§ **Assigned task**:
Using the data below, work out how many lines contain the word "DGND", then state that number without comment.

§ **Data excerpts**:
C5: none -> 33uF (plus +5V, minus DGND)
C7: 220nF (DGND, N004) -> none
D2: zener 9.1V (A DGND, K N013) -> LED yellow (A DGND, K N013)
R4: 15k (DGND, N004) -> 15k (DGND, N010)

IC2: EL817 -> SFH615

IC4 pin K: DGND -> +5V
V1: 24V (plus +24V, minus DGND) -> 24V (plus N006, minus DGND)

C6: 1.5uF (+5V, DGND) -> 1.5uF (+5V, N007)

* * *

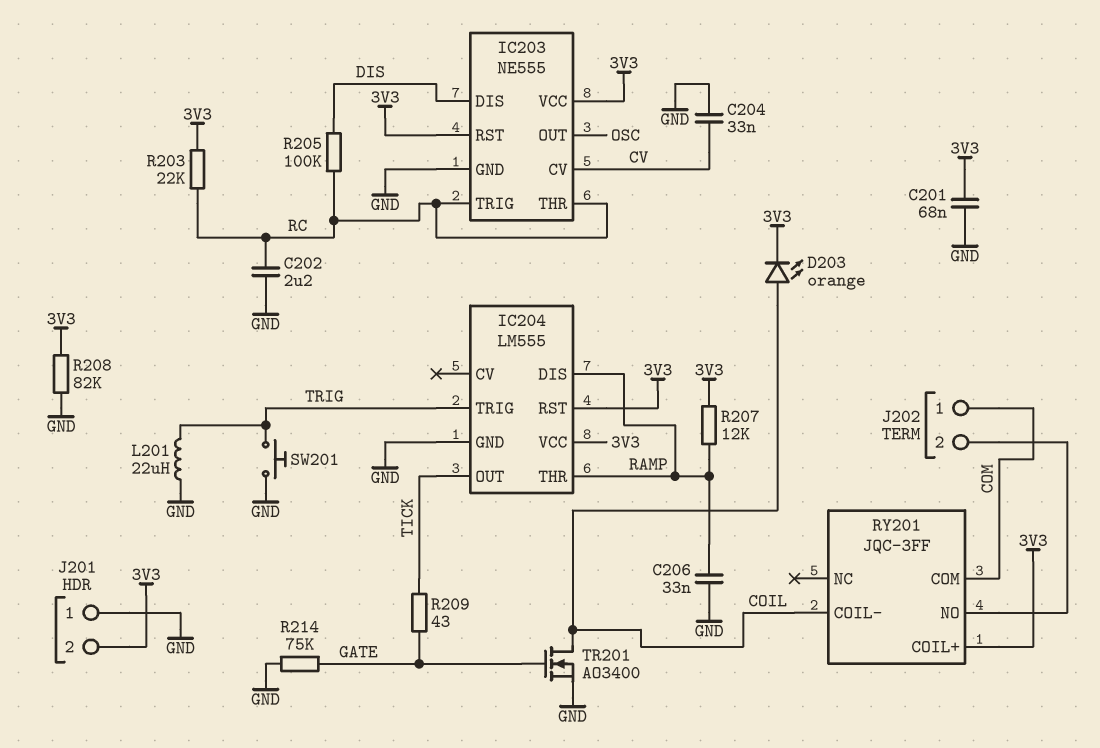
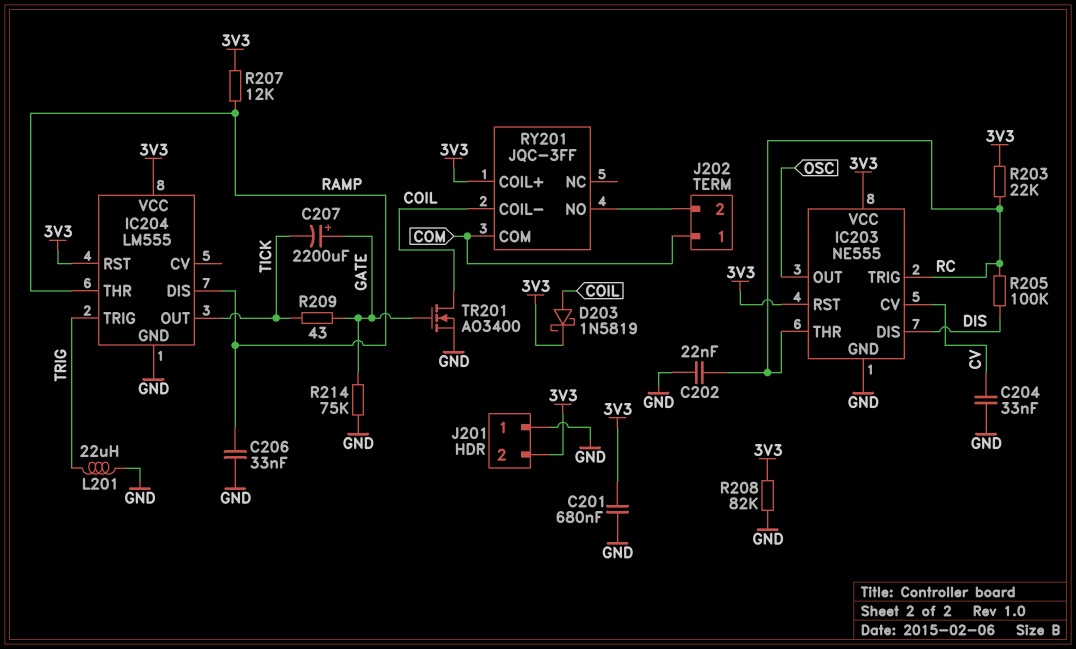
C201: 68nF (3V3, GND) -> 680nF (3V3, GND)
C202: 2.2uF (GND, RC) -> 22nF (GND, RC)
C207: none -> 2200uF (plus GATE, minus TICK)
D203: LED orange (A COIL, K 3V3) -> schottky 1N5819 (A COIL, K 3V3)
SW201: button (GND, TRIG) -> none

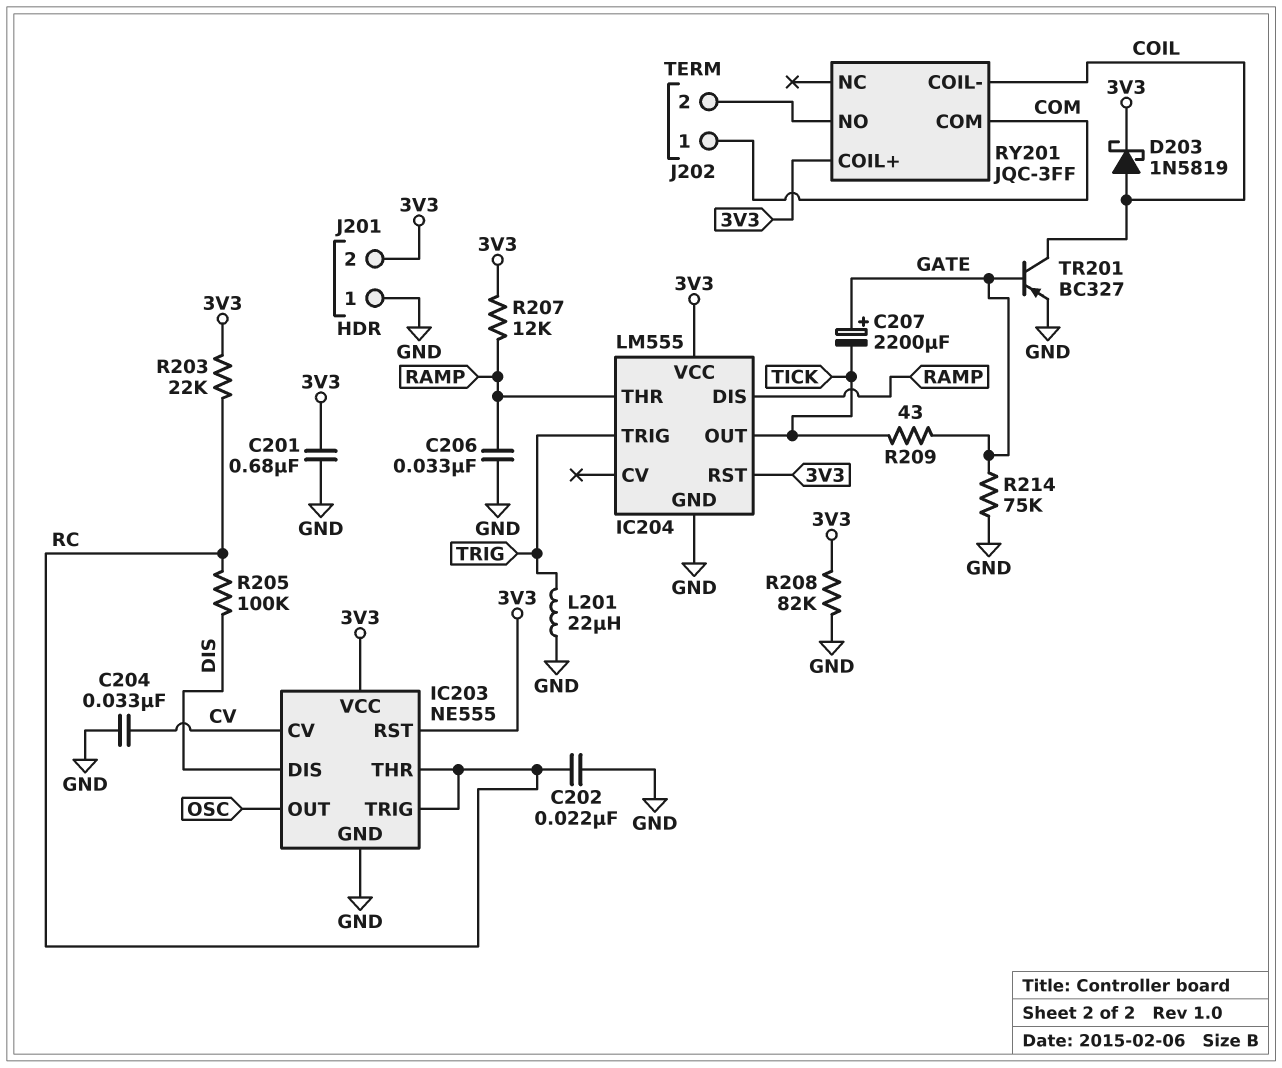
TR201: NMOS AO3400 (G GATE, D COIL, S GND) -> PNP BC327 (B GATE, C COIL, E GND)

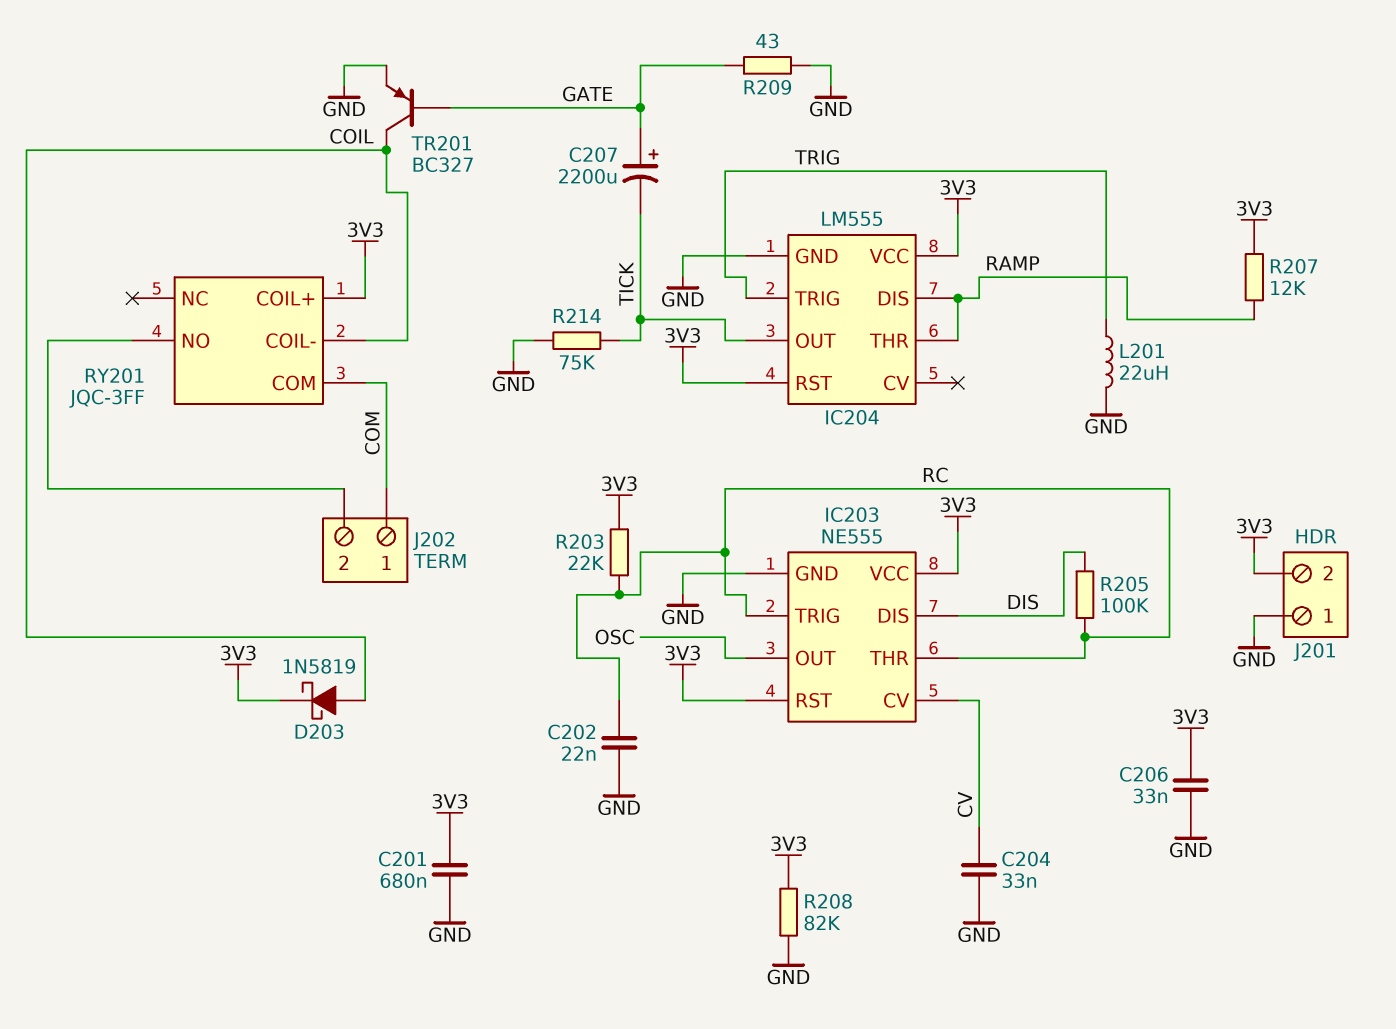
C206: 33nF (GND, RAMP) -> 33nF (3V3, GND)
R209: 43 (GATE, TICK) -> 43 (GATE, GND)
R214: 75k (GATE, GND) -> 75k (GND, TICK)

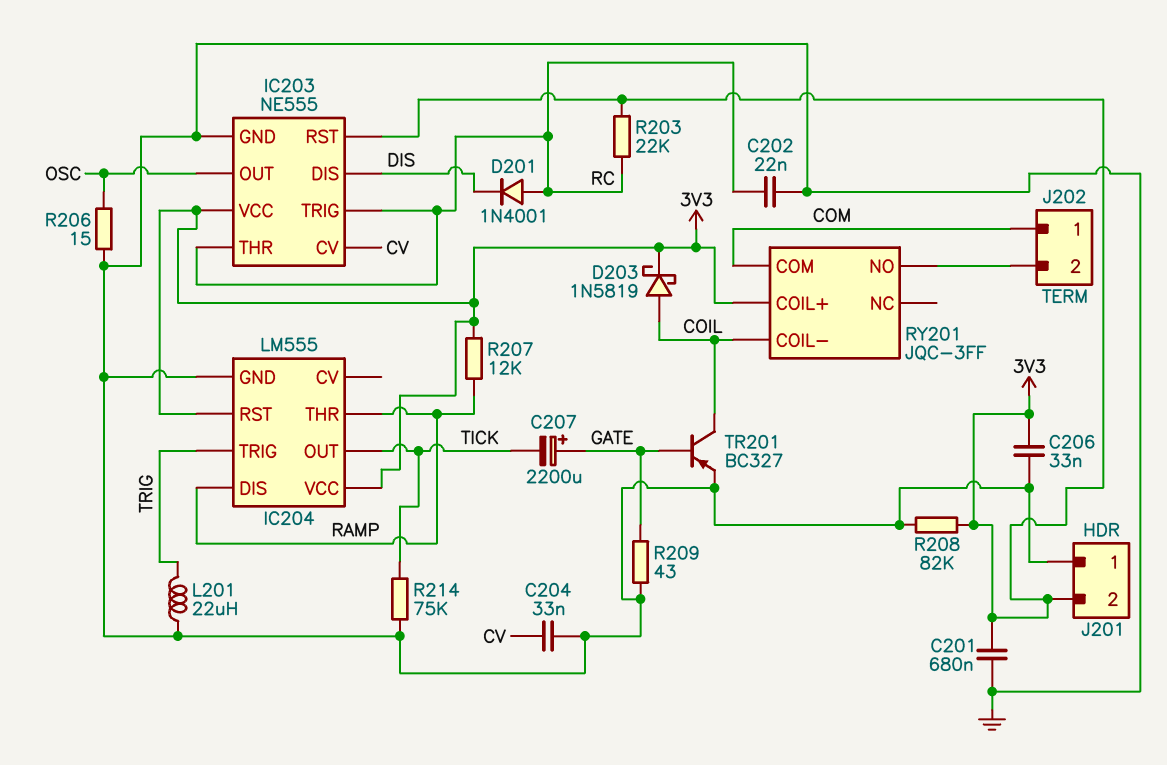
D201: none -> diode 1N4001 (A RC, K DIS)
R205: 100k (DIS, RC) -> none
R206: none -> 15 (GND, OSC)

§ **Result**:
7